TASK DETAILS → Transcribe the records below. Leave every line exactly as written.

*** Begin section ***

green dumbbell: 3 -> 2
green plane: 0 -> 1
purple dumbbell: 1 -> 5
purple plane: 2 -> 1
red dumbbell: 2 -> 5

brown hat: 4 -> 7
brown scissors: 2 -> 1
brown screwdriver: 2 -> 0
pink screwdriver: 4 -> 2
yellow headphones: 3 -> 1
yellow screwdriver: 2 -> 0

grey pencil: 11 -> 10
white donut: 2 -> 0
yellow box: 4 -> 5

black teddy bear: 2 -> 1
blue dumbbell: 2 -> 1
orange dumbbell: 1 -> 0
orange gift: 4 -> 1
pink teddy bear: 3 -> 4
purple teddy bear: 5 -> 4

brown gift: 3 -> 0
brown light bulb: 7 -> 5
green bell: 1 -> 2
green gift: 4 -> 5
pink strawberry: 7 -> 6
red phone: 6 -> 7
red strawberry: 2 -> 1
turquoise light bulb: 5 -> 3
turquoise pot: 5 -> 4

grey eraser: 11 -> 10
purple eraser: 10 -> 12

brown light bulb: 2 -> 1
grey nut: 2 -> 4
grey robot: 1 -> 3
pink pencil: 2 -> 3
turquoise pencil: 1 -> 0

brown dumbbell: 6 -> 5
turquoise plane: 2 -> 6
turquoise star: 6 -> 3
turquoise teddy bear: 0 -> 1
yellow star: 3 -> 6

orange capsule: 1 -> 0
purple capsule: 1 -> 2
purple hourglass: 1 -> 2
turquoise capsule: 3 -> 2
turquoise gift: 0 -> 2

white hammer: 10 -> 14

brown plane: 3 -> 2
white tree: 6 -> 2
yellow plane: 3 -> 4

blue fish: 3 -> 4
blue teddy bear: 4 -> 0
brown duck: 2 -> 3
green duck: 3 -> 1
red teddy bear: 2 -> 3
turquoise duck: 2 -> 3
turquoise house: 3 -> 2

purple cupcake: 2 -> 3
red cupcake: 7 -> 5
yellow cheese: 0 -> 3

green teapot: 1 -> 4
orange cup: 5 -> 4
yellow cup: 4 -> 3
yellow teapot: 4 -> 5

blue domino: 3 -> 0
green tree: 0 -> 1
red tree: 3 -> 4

*** End section ***

ANSWER BOX →
green dumbbell: 3 -> 2
green plane: 0 -> 1
purple dumbbell: 1 -> 5
purple plane: 2 -> 1
red dumbbell: 2 -> 5

brown hat: 4 -> 7
brown scissors: 2 -> 1
brown screwdriver: 2 -> 0
pink screwdriver: 4 -> 2
yellow headphones: 3 -> 1
yellow screwdriver: 2 -> 0

grey pencil: 11 -> 10
white donut: 2 -> 0
yellow box: 4 -> 5

black teddy bear: 2 -> 1
blue dumbbell: 2 -> 1
orange dumbbell: 1 -> 0
orange gift: 4 -> 1
pink teddy bear: 3 -> 4
purple teddy bear: 5 -> 4

brown gift: 3 -> 0
brown light bulb: 7 -> 5
green bell: 1 -> 2
green gift: 4 -> 5
pink strawberry: 7 -> 6
red phone: 6 -> 7
red strawberry: 2 -> 1
turquoise light bulb: 5 -> 3
turquoise pot: 5 -> 4

grey eraser: 11 -> 10
purple eraser: 10 -> 12

brown light bulb: 2 -> 1
grey nut: 2 -> 4
grey robot: 1 -> 3
pink pencil: 2 -> 3
turquoise pencil: 1 -> 0

brown dumbbell: 6 -> 5
turquoise plane: 2 -> 6
turquoise star: 6 -> 3
turquoise teddy bear: 0 -> 1
yellow star: 3 -> 6

orange capsule: 1 -> 0
purple capsule: 1 -> 2
purple hourglass: 1 -> 2
turquoise capsule: 3 -> 2
turquoise gift: 0 -> 2

white hammer: 10 -> 14

brown plane: 3 -> 2
white tree: 6 -> 2
yellow plane: 3 -> 4

blue fish: 3 -> 4
blue teddy bear: 4 -> 0
brown duck: 2 -> 3
green duck: 3 -> 1
red teddy bear: 2 -> 3
turquoise duck: 2 -> 3
turquoise house: 3 -> 2

purple cupcake: 2 -> 3
red cupcake: 7 -> 5
yellow cheese: 0 -> 3

green teapot: 1 -> 4
orange cup: 5 -> 4
yellow cup: 4 -> 3
yellow teapot: 4 -> 5

blue domino: 3 -> 0
green tree: 0 -> 1
red tree: 3 -> 4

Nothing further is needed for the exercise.